_RAW DATA_
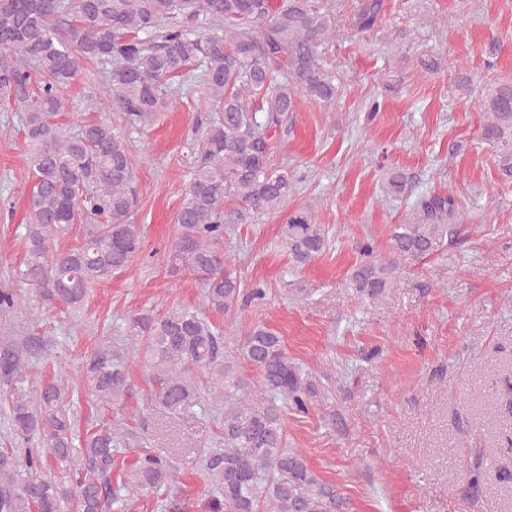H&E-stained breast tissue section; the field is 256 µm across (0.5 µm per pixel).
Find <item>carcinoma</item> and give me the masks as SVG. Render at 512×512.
Returning <instances> with one entry per match:
<instances>
[{
    "label": "carcinoma",
    "instance_id": "obj_1",
    "mask_svg": "<svg viewBox=\"0 0 512 512\" xmlns=\"http://www.w3.org/2000/svg\"><path fill=\"white\" fill-rule=\"evenodd\" d=\"M384 0H357L351 22L361 32L381 25ZM336 35V21L316 0H0V104L32 83L36 96L21 122L33 145L34 185L25 224L28 261L17 277L47 300L80 307L93 285L125 269L140 249L131 217L138 202L127 136L109 120L73 133L53 118L61 95L84 65L103 66L112 108L133 126L150 124L167 105L173 83L206 85L218 117L202 130L201 161L186 187L170 255L203 284L208 308L231 318L265 297L246 285L224 260V204L238 202V220L280 210L296 189L294 171L270 162L272 125L300 99L330 104L336 76L318 62V49ZM481 136L497 146L498 169L512 180V82H495L483 99ZM264 118H259V114ZM409 185L391 171L394 196ZM419 221L395 225L389 254L372 243L353 270L350 285L376 299L407 264L437 253L455 232L451 195L420 199ZM81 242L52 252L73 226ZM293 266L319 258L327 248L323 225L298 210L283 227ZM24 303L18 290H0V313ZM128 339L151 364V400L172 415L190 409L199 385L231 396L224 407L221 447L202 458L209 482L208 512H349L336 485L321 480L296 448L288 446L283 410L307 414L317 387L288 357L283 339L256 324L227 351L224 334L202 314L181 310L164 317L129 318ZM257 373L255 386L241 379L236 360ZM19 352L0 349V374H13ZM105 403L127 392L123 367L102 347L88 367ZM9 421L15 438L41 432L46 454L0 448V512H127L141 490L171 489L174 468L146 451L119 485L112 465L126 439L110 424L87 433L74 447L69 412L59 385L45 382L33 394H12ZM512 480V472L470 469L461 490L473 496L485 477Z\"/></svg>",
    "mask_w": 512,
    "mask_h": 512
}]
</instances>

_PROBLEM DESCRIPTION_
Pick out every line holding the string "instances" and return it.

_EXERCISE RESPONSE_
Returning <instances> with one entry per match:
<instances>
</instances>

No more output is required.